* [The problem]
Switch every "white fluffy rug" to "beige wool rug" in the records, from the line with "There is a 110-degree" to the line with "Incorrect, the height", and write out only those lines again with nothing else changed.

* [Excerpted data]
•••
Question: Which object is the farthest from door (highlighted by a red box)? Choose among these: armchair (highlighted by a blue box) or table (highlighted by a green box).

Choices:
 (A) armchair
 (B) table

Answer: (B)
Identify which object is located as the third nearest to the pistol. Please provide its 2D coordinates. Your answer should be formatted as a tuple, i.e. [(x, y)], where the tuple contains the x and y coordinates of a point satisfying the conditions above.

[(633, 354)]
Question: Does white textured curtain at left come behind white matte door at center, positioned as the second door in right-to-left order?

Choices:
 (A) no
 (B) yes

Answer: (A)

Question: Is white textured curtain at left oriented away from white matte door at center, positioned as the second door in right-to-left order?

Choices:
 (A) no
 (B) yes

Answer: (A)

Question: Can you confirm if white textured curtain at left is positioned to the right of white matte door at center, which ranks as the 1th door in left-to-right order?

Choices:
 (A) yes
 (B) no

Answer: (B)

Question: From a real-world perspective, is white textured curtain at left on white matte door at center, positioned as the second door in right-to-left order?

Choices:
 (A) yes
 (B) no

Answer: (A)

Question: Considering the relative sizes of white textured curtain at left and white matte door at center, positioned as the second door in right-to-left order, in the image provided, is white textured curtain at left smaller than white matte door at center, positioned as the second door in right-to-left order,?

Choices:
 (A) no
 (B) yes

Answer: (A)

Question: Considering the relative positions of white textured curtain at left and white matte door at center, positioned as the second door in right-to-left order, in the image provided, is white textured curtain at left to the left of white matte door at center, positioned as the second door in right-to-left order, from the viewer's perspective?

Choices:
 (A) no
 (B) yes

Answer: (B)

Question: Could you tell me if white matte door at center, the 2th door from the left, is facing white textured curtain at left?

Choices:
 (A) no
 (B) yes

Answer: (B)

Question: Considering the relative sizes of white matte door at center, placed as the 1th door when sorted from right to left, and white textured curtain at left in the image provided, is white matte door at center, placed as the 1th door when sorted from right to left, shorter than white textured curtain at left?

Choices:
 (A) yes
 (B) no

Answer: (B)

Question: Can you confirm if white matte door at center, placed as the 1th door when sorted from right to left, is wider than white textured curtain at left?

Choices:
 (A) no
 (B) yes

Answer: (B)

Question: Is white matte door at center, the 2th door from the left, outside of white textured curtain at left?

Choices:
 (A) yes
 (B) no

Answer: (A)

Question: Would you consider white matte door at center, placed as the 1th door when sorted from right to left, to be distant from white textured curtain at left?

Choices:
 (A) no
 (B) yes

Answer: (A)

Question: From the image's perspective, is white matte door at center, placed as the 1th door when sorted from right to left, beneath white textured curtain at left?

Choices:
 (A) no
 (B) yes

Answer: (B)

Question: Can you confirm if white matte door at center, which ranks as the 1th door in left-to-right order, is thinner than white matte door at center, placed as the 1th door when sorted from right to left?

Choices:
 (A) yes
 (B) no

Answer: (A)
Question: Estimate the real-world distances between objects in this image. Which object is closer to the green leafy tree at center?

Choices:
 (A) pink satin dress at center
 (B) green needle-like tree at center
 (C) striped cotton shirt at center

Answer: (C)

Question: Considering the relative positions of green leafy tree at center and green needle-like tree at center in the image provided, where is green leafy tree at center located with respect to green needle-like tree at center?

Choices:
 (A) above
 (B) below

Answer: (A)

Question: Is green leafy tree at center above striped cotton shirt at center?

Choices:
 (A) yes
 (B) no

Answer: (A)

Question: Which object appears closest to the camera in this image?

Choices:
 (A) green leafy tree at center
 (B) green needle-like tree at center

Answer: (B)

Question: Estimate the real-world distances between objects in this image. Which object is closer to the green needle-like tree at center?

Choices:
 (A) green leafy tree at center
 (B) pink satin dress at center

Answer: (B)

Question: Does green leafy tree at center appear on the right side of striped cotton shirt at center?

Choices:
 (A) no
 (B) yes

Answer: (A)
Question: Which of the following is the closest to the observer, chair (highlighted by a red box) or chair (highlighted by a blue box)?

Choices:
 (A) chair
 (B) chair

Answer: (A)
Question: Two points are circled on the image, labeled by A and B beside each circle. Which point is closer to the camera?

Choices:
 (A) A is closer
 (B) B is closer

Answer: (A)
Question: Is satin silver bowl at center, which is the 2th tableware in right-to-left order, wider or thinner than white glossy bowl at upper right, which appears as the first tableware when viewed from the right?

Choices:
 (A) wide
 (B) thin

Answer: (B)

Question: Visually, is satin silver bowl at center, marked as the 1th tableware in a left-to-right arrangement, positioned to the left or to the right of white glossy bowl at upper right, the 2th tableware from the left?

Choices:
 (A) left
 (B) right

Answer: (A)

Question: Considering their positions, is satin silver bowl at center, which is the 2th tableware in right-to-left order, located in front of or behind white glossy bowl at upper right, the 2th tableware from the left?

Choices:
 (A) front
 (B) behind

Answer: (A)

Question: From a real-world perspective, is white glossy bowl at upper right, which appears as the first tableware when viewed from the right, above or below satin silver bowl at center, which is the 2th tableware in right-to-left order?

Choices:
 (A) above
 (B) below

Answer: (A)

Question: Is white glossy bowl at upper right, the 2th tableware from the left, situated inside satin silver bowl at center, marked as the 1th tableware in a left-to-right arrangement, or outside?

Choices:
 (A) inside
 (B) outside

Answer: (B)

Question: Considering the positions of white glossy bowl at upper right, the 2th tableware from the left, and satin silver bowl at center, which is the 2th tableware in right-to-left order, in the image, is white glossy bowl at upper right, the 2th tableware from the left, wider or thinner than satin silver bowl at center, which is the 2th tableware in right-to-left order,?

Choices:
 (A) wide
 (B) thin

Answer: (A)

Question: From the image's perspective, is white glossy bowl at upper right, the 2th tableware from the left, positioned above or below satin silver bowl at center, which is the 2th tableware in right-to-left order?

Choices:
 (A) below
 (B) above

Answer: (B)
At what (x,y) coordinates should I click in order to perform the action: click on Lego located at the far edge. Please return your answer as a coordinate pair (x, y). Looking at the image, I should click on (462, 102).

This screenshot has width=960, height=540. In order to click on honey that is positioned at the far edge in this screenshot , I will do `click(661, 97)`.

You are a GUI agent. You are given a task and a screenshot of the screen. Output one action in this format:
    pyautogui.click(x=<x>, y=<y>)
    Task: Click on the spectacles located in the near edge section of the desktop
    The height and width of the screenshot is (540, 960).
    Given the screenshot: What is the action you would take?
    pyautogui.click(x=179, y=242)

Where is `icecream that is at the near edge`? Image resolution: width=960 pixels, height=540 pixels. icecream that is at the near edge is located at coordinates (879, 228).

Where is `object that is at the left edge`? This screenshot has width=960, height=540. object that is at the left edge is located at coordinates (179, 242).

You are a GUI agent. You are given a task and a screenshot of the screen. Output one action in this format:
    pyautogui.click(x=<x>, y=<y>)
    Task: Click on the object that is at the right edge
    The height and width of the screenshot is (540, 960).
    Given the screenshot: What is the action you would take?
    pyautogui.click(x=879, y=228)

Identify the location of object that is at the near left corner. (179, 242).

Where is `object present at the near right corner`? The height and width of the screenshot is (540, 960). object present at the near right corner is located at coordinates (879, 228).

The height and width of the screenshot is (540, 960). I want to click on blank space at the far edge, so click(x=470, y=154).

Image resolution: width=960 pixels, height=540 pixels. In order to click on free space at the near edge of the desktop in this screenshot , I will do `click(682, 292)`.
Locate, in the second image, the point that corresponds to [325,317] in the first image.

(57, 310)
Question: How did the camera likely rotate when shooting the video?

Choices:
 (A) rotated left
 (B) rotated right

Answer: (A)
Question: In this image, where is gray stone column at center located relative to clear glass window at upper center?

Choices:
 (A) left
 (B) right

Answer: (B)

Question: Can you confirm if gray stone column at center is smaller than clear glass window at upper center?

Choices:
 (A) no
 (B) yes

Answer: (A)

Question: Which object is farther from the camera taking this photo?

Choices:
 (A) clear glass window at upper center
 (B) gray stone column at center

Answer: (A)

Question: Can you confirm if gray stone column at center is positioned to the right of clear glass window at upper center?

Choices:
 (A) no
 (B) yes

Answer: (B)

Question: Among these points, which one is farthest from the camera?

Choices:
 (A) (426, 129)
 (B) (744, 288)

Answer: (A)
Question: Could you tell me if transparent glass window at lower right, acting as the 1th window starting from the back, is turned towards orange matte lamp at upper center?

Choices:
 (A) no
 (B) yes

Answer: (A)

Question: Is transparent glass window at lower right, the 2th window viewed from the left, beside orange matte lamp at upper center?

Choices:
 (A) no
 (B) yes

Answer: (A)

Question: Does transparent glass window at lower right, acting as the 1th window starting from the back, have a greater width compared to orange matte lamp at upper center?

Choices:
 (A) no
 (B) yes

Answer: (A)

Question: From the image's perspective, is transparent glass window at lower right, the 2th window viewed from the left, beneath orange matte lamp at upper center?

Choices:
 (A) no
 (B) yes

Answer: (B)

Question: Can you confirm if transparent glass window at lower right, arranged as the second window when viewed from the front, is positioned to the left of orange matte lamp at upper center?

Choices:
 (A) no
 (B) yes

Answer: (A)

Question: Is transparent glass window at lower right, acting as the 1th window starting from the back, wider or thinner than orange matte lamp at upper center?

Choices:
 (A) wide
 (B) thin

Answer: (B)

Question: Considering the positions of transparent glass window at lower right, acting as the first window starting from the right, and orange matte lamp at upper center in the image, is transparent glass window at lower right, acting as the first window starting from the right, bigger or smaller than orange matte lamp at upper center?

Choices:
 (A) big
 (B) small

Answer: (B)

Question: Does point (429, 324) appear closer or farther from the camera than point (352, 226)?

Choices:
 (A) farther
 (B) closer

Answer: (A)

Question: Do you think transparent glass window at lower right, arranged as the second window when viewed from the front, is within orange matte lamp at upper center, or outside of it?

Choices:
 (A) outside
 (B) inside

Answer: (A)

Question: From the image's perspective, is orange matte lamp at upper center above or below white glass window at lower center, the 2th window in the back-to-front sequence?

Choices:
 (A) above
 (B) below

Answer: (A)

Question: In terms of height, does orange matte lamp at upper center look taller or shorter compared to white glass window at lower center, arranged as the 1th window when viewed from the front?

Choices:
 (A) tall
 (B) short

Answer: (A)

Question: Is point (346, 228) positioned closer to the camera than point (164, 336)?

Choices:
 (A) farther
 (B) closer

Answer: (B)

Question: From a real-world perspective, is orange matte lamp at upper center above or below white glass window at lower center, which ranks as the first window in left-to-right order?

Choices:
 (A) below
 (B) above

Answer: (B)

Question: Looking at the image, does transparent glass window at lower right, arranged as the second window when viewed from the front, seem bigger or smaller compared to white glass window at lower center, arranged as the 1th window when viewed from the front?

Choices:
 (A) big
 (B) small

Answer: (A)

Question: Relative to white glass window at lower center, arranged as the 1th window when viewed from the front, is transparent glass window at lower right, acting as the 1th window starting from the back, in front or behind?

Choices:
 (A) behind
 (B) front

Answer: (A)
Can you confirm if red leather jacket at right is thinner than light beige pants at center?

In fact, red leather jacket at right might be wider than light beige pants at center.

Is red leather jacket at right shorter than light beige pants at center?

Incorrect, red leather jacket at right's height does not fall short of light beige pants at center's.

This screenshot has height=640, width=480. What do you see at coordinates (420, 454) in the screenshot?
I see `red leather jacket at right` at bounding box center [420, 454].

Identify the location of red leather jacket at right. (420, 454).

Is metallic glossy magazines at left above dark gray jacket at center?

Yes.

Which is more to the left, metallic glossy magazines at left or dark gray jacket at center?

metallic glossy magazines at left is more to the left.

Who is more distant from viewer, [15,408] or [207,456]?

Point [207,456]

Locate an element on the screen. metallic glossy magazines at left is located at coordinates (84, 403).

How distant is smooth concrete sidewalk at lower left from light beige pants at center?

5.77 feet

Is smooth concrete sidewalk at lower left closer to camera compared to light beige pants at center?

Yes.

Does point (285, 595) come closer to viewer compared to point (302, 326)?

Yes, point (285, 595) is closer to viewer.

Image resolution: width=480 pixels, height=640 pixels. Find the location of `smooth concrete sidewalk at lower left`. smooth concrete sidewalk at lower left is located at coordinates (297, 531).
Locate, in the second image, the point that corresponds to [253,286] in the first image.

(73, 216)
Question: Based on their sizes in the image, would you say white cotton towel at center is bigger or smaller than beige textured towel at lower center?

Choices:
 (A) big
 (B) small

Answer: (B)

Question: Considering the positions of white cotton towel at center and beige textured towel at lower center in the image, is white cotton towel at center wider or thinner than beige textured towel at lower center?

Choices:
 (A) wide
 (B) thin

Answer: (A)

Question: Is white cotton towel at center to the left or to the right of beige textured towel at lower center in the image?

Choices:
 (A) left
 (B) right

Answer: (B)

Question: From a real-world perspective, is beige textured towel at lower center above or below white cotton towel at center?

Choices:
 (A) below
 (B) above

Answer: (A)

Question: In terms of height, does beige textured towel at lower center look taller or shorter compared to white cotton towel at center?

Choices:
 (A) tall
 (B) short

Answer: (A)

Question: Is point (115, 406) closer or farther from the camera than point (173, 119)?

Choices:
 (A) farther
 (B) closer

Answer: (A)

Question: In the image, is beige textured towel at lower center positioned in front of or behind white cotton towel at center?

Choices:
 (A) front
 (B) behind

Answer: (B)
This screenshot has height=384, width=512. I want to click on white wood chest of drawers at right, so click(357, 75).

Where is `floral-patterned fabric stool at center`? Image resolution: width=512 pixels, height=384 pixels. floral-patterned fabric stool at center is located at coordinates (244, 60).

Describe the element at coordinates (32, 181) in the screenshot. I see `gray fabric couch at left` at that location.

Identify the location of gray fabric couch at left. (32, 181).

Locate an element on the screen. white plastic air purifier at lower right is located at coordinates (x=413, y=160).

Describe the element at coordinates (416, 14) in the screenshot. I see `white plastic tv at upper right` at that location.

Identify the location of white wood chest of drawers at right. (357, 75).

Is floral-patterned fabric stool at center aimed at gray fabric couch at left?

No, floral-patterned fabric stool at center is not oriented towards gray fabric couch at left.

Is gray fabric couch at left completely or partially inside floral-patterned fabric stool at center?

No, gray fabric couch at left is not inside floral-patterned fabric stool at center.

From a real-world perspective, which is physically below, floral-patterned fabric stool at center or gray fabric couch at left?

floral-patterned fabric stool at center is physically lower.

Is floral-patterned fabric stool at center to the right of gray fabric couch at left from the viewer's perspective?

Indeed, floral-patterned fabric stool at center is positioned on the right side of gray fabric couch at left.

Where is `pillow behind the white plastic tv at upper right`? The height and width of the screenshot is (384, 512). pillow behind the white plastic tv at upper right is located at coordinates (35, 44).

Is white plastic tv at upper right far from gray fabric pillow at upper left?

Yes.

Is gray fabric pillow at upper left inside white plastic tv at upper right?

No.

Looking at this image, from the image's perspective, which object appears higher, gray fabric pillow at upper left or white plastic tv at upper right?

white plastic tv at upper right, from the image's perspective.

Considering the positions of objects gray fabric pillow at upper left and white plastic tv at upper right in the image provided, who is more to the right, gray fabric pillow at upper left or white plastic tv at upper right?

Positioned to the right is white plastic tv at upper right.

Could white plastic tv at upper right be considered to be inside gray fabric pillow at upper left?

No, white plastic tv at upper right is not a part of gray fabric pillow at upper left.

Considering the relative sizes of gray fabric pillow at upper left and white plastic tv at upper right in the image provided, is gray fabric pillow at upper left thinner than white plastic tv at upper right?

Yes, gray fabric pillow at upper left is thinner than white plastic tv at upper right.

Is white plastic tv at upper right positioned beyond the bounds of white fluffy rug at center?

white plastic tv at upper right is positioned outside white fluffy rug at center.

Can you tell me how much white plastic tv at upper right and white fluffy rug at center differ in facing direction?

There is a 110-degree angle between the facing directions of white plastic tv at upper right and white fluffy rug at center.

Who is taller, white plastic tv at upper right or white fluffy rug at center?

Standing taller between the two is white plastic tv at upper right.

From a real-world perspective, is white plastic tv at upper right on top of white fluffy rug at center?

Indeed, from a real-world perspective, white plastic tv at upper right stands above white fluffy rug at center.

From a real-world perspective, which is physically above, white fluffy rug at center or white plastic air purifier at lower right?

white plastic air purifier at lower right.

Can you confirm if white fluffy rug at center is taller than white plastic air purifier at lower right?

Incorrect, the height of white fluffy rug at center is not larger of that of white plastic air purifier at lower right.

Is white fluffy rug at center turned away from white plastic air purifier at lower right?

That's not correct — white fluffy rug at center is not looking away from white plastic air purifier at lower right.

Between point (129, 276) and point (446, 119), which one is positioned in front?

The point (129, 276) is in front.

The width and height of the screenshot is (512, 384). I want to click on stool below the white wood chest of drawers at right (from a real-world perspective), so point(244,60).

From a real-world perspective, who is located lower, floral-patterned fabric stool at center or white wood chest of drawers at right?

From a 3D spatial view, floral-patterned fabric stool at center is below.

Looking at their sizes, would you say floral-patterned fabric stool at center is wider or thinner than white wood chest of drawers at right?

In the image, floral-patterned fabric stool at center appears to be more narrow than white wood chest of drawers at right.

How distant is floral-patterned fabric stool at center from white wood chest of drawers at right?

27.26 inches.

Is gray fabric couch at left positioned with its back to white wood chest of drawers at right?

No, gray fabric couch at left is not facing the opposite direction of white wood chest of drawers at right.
•••
* [Result of the exercise]
There is a 110-degree angle between the facing directions of white plastic tv at upper right and beige wool rug at center.

Who is taller, white plastic tv at upper right or beige wool rug at center?

Standing taller between the two is white plastic tv at upper right.

From a real-world perspective, is white plastic tv at upper right on top of beige wool rug at center?

Indeed, from a real-world perspective, white plastic tv at upper right stands above beige wool rug at center.

From a real-world perspective, which is physically above, beige wool rug at center or white plastic air purifier at lower right?

white plastic air purifier at lower right.

Can you confirm if beige wool rug at center is taller than white plastic air purifier at lower right?

Incorrect, the height of beige wool rug at center is not larger of that of white plastic air purifier at lower right.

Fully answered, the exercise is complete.